[Opening Given data section]

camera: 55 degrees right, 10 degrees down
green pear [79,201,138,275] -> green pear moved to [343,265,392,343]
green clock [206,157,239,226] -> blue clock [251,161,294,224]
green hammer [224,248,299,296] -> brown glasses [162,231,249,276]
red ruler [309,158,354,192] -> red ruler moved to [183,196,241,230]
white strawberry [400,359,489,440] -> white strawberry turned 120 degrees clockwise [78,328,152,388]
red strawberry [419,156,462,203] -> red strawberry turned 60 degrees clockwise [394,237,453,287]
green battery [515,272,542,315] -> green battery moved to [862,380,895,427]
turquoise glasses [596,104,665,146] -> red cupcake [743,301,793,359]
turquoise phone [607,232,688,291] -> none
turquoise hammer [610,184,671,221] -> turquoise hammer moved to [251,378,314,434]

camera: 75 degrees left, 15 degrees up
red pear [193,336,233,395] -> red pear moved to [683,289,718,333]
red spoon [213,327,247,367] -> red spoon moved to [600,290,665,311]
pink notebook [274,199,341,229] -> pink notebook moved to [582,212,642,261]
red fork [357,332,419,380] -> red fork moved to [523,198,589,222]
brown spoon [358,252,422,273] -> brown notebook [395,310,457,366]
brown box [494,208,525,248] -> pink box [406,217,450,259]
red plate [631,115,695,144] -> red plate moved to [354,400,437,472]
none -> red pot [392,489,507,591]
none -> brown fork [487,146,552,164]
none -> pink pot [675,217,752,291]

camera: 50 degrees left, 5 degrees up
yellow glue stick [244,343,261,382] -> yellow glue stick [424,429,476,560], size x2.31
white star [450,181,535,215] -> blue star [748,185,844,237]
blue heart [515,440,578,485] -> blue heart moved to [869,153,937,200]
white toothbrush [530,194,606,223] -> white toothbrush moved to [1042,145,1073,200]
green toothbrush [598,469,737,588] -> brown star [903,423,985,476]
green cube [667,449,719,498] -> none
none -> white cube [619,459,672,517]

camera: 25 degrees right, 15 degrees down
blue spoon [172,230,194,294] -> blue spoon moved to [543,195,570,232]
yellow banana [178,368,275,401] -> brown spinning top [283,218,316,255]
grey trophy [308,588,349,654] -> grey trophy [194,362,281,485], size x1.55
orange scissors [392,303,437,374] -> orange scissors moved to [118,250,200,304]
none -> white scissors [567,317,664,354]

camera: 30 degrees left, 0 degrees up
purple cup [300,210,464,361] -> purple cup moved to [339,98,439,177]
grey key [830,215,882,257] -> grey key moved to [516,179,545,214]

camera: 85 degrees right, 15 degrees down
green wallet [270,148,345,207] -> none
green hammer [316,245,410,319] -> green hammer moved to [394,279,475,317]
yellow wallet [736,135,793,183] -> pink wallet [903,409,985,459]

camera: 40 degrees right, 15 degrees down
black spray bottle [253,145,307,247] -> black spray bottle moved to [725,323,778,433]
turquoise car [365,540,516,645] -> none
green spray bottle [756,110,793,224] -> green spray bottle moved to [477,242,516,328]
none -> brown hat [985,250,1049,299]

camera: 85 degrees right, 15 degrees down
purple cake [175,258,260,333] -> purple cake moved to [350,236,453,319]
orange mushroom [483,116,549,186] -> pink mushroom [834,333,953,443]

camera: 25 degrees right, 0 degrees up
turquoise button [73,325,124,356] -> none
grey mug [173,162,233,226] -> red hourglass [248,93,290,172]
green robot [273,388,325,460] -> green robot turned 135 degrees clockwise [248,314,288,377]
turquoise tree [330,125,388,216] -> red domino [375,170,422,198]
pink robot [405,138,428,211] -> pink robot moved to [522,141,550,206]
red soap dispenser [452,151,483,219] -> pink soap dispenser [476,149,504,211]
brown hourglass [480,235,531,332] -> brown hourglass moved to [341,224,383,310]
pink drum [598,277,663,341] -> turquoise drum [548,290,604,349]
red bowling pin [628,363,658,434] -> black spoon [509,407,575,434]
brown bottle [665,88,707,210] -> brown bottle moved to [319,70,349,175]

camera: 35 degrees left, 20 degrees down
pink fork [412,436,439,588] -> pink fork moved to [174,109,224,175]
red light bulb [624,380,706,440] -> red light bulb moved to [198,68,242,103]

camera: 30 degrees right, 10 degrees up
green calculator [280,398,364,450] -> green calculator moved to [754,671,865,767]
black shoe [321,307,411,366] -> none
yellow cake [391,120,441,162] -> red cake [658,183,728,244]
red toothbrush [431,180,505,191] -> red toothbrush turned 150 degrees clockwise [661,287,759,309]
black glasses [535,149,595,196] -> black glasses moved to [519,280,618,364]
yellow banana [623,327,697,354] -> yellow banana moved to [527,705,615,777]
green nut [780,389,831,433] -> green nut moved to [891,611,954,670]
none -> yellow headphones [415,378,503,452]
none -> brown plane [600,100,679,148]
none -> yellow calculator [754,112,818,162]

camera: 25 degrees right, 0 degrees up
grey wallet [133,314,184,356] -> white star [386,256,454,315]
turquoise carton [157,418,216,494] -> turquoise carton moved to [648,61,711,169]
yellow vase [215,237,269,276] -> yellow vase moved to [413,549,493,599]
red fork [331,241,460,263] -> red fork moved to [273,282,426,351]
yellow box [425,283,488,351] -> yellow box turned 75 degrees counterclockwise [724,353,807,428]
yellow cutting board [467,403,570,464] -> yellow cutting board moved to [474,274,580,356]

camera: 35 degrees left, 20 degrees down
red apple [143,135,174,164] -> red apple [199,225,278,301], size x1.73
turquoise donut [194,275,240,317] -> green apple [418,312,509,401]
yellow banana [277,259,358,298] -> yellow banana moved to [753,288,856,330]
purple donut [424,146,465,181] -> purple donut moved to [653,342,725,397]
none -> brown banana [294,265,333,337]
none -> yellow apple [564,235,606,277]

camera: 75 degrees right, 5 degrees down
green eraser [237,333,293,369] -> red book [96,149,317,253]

[Closing Given data section]

§ **Task statement**
Write out each entry exactly, and omit nothing.

§ **Response to this exercise**
camera: 55 degrees right, 10 degrees down
green pear [79,201,138,275] -> green pear moved to [343,265,392,343]
green clock [206,157,239,226] -> blue clock [251,161,294,224]
green hammer [224,248,299,296] -> brown glasses [162,231,249,276]
red ruler [309,158,354,192] -> red ruler moved to [183,196,241,230]
white strawberry [400,359,489,440] -> white strawberry turned 120 degrees clockwise [78,328,152,388]
red strawberry [419,156,462,203] -> red strawberry turned 60 degrees clockwise [394,237,453,287]
green battery [515,272,542,315] -> green battery moved to [862,380,895,427]
turquoise glasses [596,104,665,146] -> red cupcake [743,301,793,359]
turquoise phone [607,232,688,291] -> none
turquoise hammer [610,184,671,221] -> turquoise hammer moved to [251,378,314,434]

camera: 75 degrees left, 15 degrees up
red pear [193,336,233,395] -> red pear moved to [683,289,718,333]
red spoon [213,327,247,367] -> red spoon moved to [600,290,665,311]
pink notebook [274,199,341,229] -> pink notebook moved to [582,212,642,261]
red fork [357,332,419,380] -> red fork moved to [523,198,589,222]
brown spoon [358,252,422,273] -> brown notebook [395,310,457,366]
brown box [494,208,525,248] -> pink box [406,217,450,259]
red plate [631,115,695,144] -> red plate moved to [354,400,437,472]
none -> red pot [392,489,507,591]
none -> brown fork [487,146,552,164]
none -> pink pot [675,217,752,291]

camera: 50 degrees left, 5 degrees up
yellow glue stick [244,343,261,382] -> yellow glue stick [424,429,476,560], size x2.31
white star [450,181,535,215] -> blue star [748,185,844,237]
blue heart [515,440,578,485] -> blue heart moved to [869,153,937,200]
white toothbrush [530,194,606,223] -> white toothbrush moved to [1042,145,1073,200]
green toothbrush [598,469,737,588] -> brown star [903,423,985,476]
green cube [667,449,719,498] -> none
none -> white cube [619,459,672,517]

camera: 25 degrees right, 15 degrees down
blue spoon [172,230,194,294] -> blue spoon moved to [543,195,570,232]
yellow banana [178,368,275,401] -> brown spinning top [283,218,316,255]
grey trophy [308,588,349,654] -> grey trophy [194,362,281,485], size x1.55
orange scissors [392,303,437,374] -> orange scissors moved to [118,250,200,304]
none -> white scissors [567,317,664,354]

camera: 30 degrees left, 0 degrees up
purple cup [300,210,464,361] -> purple cup moved to [339,98,439,177]
grey key [830,215,882,257] -> grey key moved to [516,179,545,214]

camera: 85 degrees right, 15 degrees down
green wallet [270,148,345,207] -> none
green hammer [316,245,410,319] -> green hammer moved to [394,279,475,317]
yellow wallet [736,135,793,183] -> pink wallet [903,409,985,459]

camera: 40 degrees right, 15 degrees down
black spray bottle [253,145,307,247] -> black spray bottle moved to [725,323,778,433]
turquoise car [365,540,516,645] -> none
green spray bottle [756,110,793,224] -> green spray bottle moved to [477,242,516,328]
none -> brown hat [985,250,1049,299]

camera: 85 degrees right, 15 degrees down
purple cake [175,258,260,333] -> purple cake moved to [350,236,453,319]
orange mushroom [483,116,549,186] -> pink mushroom [834,333,953,443]

camera: 25 degrees right, 0 degrees up
turquoise button [73,325,124,356] -> none
grey mug [173,162,233,226] -> red hourglass [248,93,290,172]
green robot [273,388,325,460] -> green robot turned 135 degrees clockwise [248,314,288,377]
turquoise tree [330,125,388,216] -> red domino [375,170,422,198]
pink robot [405,138,428,211] -> pink robot moved to [522,141,550,206]
red soap dispenser [452,151,483,219] -> pink soap dispenser [476,149,504,211]
brown hourglass [480,235,531,332] -> brown hourglass moved to [341,224,383,310]
pink drum [598,277,663,341] -> turquoise drum [548,290,604,349]
red bowling pin [628,363,658,434] -> black spoon [509,407,575,434]
brown bottle [665,88,707,210] -> brown bottle moved to [319,70,349,175]

camera: 35 degrees left, 20 degrees down
pink fork [412,436,439,588] -> pink fork moved to [174,109,224,175]
red light bulb [624,380,706,440] -> red light bulb moved to [198,68,242,103]

camera: 30 degrees right, 10 degrees up
green calculator [280,398,364,450] -> green calculator moved to [754,671,865,767]
black shoe [321,307,411,366] -> none
yellow cake [391,120,441,162] -> red cake [658,183,728,244]
red toothbrush [431,180,505,191] -> red toothbrush turned 150 degrees clockwise [661,287,759,309]
black glasses [535,149,595,196] -> black glasses moved to [519,280,618,364]
yellow banana [623,327,697,354] -> yellow banana moved to [527,705,615,777]
green nut [780,389,831,433] -> green nut moved to [891,611,954,670]
none -> yellow headphones [415,378,503,452]
none -> brown plane [600,100,679,148]
none -> yellow calculator [754,112,818,162]

camera: 25 degrees right, 0 degrees up
grey wallet [133,314,184,356] -> white star [386,256,454,315]
turquoise carton [157,418,216,494] -> turquoise carton moved to [648,61,711,169]
yellow vase [215,237,269,276] -> yellow vase moved to [413,549,493,599]
red fork [331,241,460,263] -> red fork moved to [273,282,426,351]
yellow box [425,283,488,351] -> yellow box turned 75 degrees counterclockwise [724,353,807,428]
yellow cutting board [467,403,570,464] -> yellow cutting board moved to [474,274,580,356]

camera: 35 degrees left, 20 degrees down
red apple [143,135,174,164] -> red apple [199,225,278,301], size x1.73
turquoise donut [194,275,240,317] -> green apple [418,312,509,401]
yellow banana [277,259,358,298] -> yellow banana moved to [753,288,856,330]
purple donut [424,146,465,181] -> purple donut moved to [653,342,725,397]
none -> brown banana [294,265,333,337]
none -> yellow apple [564,235,606,277]

camera: 75 degrees right, 5 degrees down
green eraser [237,333,293,369] -> red book [96,149,317,253]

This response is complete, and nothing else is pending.